The records:
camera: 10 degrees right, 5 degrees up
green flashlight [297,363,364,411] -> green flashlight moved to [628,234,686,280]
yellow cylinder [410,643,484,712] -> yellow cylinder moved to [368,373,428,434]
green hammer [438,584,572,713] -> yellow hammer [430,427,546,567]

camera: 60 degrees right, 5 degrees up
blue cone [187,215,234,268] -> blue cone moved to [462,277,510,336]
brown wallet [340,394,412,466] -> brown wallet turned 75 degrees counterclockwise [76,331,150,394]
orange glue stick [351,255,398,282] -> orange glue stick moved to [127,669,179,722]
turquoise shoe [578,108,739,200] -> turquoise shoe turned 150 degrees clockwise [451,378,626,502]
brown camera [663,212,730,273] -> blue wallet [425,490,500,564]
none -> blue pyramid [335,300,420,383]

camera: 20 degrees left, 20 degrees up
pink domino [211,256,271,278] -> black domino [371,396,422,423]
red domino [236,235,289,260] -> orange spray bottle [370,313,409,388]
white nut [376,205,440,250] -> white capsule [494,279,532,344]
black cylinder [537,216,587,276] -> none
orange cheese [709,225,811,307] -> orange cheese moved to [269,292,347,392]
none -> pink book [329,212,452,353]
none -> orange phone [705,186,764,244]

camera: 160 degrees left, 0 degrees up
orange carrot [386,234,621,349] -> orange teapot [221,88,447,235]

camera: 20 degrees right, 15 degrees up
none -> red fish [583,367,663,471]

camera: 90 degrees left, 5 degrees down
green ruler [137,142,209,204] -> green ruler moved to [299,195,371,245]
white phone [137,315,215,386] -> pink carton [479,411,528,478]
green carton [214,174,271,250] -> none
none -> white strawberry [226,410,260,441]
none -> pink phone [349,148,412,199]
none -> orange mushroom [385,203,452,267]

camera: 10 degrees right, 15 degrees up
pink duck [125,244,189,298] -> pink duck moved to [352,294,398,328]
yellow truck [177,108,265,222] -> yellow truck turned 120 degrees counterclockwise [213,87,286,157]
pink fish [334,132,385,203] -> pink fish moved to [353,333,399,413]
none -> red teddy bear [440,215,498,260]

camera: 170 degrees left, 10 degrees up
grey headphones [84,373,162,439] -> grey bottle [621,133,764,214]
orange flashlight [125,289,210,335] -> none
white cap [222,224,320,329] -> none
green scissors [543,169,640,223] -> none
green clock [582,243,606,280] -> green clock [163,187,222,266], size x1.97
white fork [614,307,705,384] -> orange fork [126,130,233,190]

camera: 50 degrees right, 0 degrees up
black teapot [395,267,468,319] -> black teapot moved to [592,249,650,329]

Directions: Repeat the entries above verbatim, but only from the line that has "green flashlight [297,363,364,411]" down to the line that has "orange glue stick [351,255,398,282]", inclusive.

Exercise solution:
green flashlight [297,363,364,411] -> green flashlight moved to [628,234,686,280]
yellow cylinder [410,643,484,712] -> yellow cylinder moved to [368,373,428,434]
green hammer [438,584,572,713] -> yellow hammer [430,427,546,567]

camera: 60 degrees right, 5 degrees up
blue cone [187,215,234,268] -> blue cone moved to [462,277,510,336]
brown wallet [340,394,412,466] -> brown wallet turned 75 degrees counterclockwise [76,331,150,394]
orange glue stick [351,255,398,282] -> orange glue stick moved to [127,669,179,722]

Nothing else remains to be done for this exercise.